## YOUR GOAL
Once you reach the line that holds "black mug: 3 -> 2" in the listing below, output it and every line after it through the line that holds "red mug: 0 -> 1", word for word.

## GIVEN DATA
Content starts

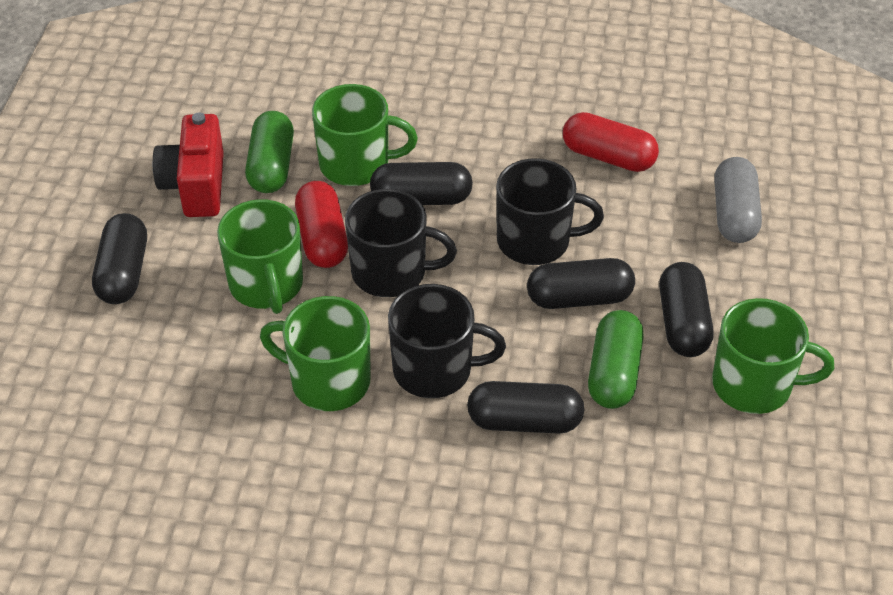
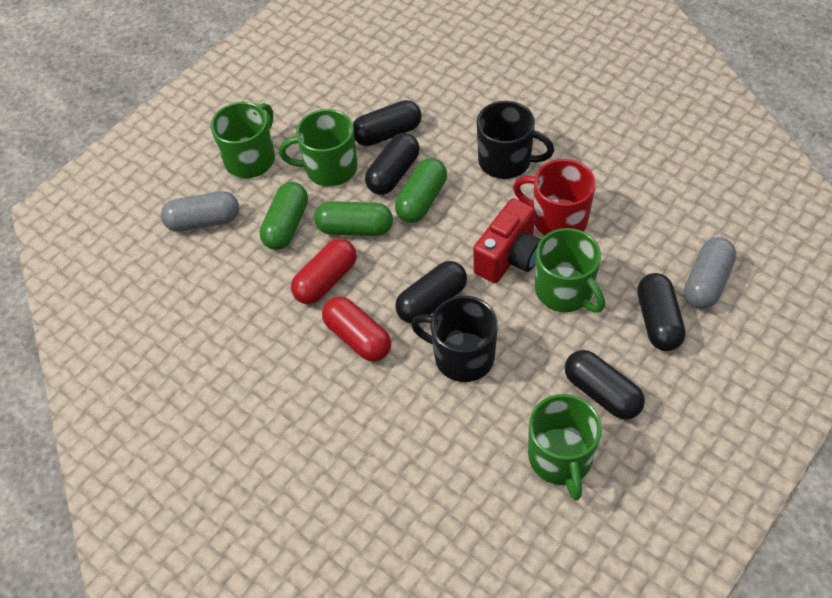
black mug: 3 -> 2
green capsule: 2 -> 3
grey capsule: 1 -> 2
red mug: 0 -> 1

Content ends
Content starts

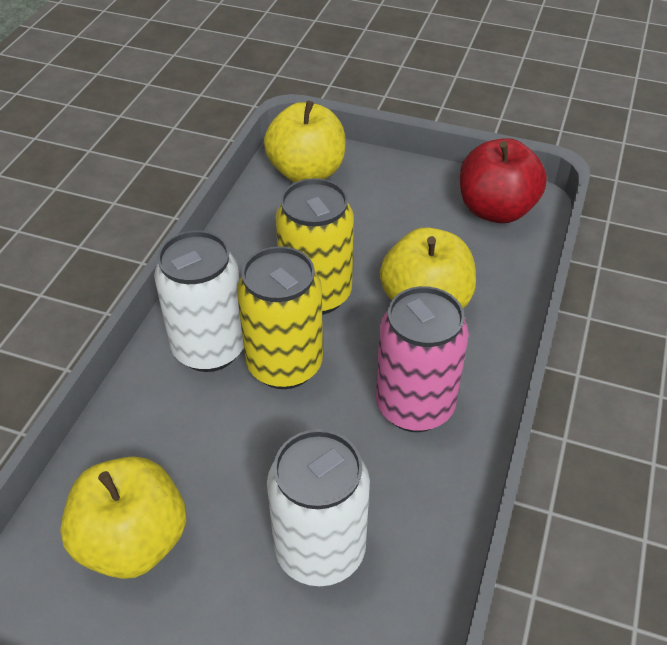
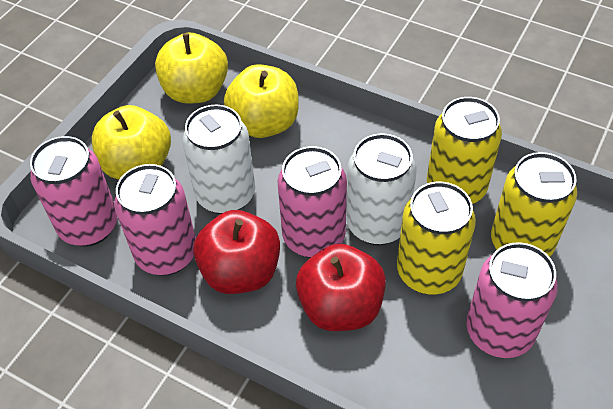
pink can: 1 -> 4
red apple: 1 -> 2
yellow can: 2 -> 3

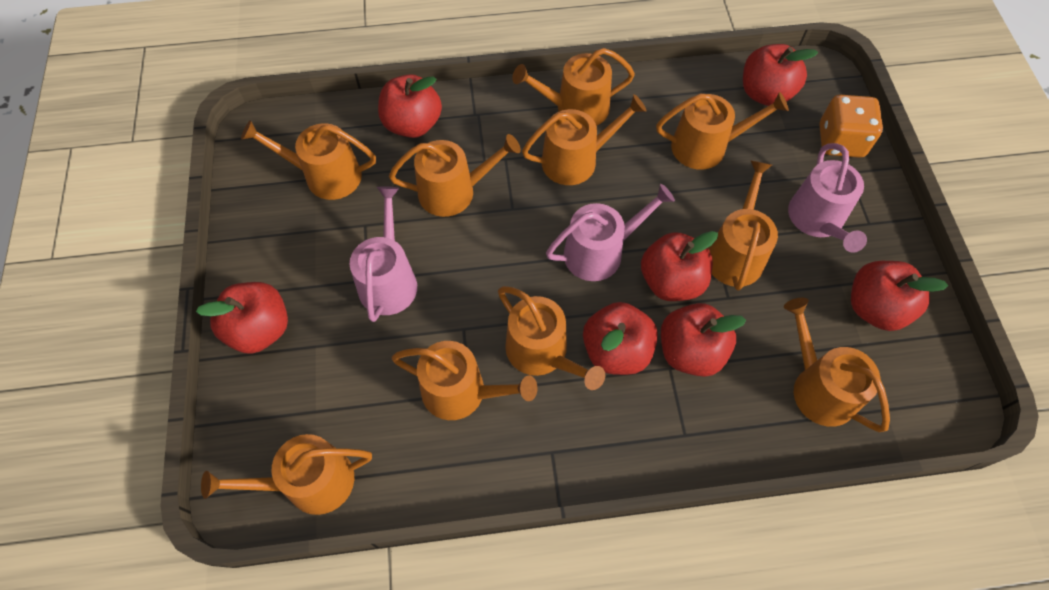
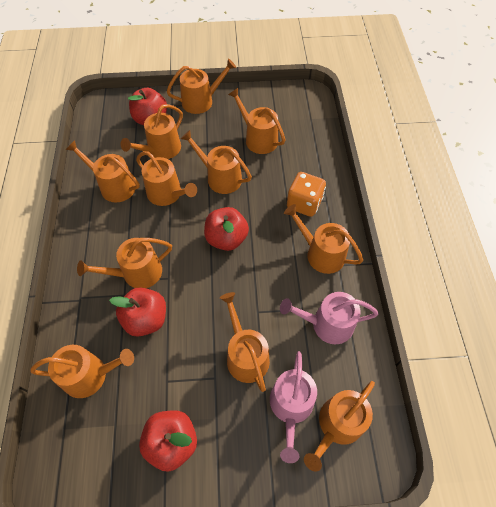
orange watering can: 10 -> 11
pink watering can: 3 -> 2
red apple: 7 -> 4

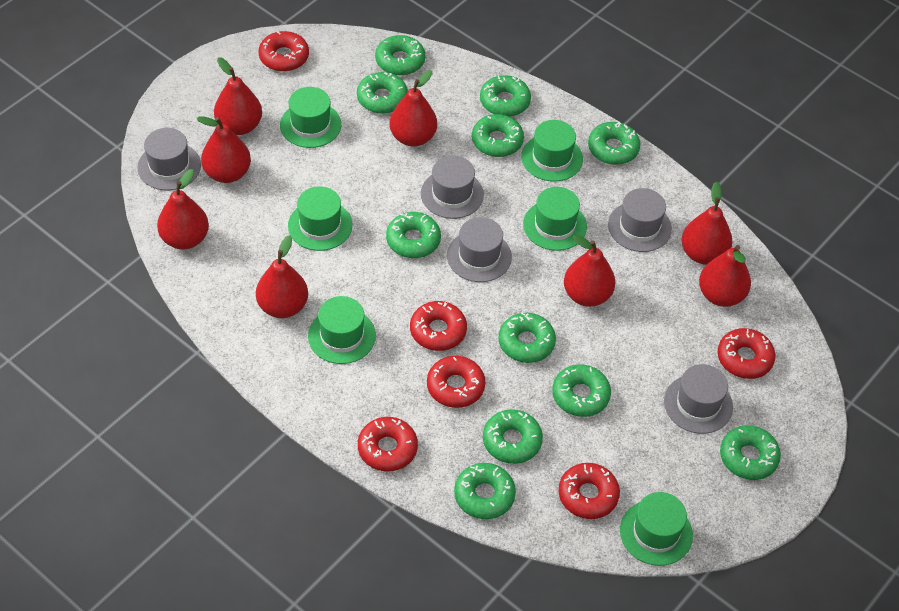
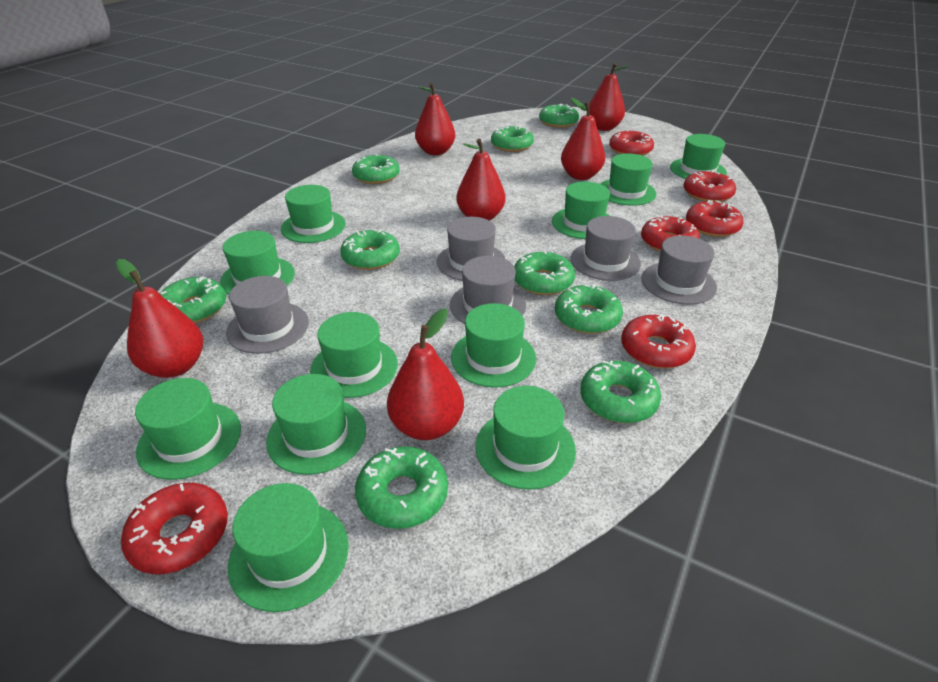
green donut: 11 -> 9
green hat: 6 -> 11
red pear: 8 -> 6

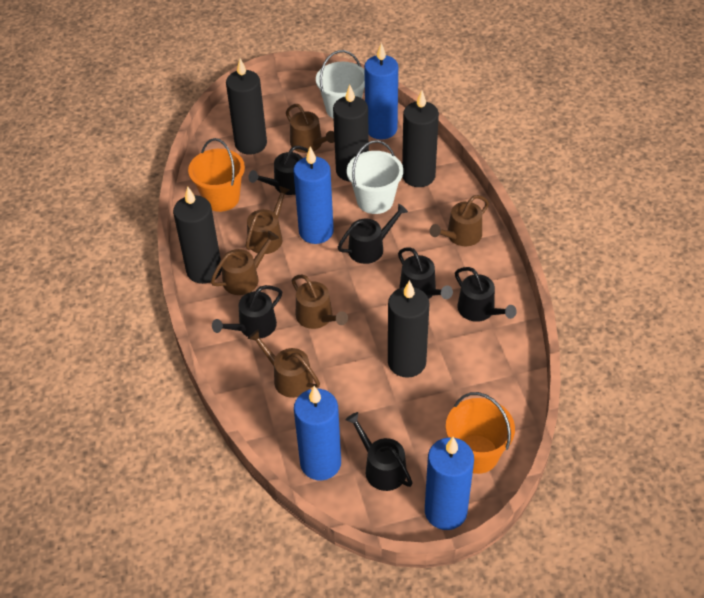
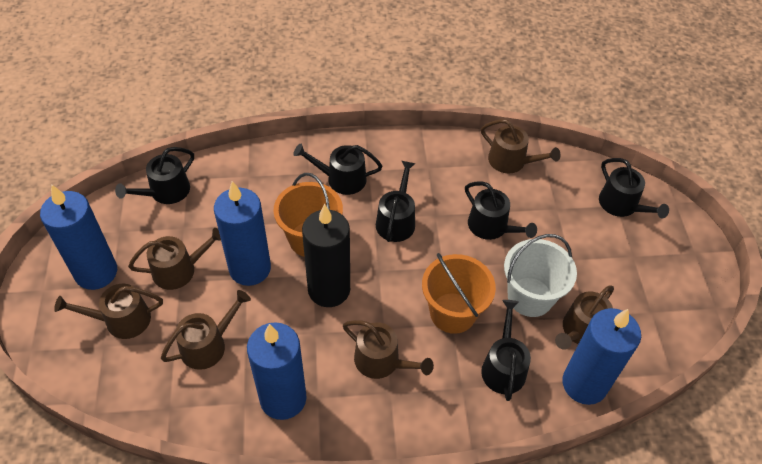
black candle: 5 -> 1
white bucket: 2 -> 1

Content ends
Content starts

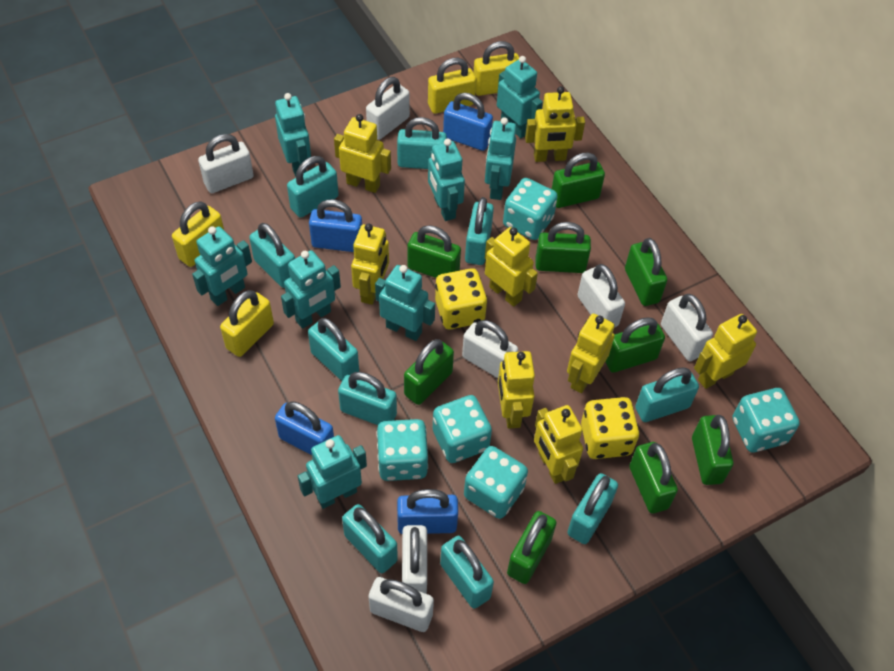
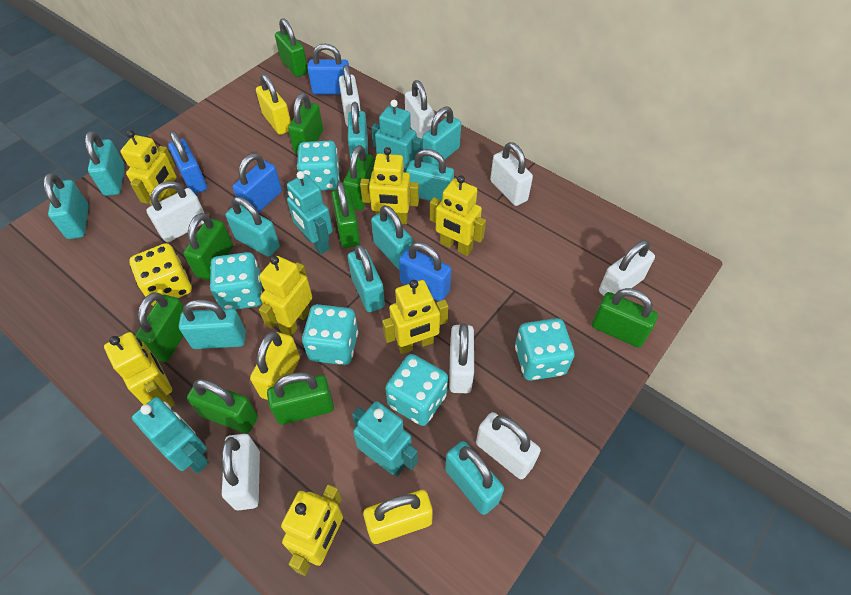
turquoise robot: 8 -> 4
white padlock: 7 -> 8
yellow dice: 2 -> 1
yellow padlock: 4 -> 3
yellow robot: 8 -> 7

Content ends

## OUTPUT FOR THIS TASK
black mug: 3 -> 2
green capsule: 2 -> 3
grey capsule: 1 -> 2
red mug: 0 -> 1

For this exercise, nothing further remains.